Raw data -

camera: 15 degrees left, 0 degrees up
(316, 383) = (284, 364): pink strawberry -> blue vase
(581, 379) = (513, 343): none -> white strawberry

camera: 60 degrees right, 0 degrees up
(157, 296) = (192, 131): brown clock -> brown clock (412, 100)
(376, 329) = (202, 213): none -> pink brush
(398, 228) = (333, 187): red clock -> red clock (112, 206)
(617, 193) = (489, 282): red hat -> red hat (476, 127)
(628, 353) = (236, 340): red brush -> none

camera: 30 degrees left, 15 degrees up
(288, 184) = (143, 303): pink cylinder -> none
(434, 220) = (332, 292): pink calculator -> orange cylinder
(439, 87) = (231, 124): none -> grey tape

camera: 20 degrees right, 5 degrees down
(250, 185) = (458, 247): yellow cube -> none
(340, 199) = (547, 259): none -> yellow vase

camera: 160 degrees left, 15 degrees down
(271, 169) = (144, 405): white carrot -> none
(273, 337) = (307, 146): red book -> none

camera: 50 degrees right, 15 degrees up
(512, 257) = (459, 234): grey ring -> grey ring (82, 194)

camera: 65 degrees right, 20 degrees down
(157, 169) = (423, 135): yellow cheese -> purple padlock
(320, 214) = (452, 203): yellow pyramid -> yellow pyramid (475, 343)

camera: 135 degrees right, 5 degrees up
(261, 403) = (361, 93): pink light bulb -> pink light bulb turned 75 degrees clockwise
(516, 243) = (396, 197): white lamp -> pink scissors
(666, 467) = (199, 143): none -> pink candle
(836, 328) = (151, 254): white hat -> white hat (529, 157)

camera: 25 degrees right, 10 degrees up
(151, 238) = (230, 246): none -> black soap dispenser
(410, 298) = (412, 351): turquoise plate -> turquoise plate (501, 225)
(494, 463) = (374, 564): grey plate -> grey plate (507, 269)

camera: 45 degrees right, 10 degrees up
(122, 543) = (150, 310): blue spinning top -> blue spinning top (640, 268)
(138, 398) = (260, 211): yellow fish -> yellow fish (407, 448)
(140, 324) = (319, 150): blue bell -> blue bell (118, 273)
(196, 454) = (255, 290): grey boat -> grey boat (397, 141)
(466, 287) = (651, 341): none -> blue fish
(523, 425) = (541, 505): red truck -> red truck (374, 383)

Exercise - What belongs in the answer is each line of the data that has the word "left".

Response -
camera: 15 degrees left, 0 degrees up
camera: 30 degrees left, 15 degrees up
camera: 160 degrees left, 15 degrees down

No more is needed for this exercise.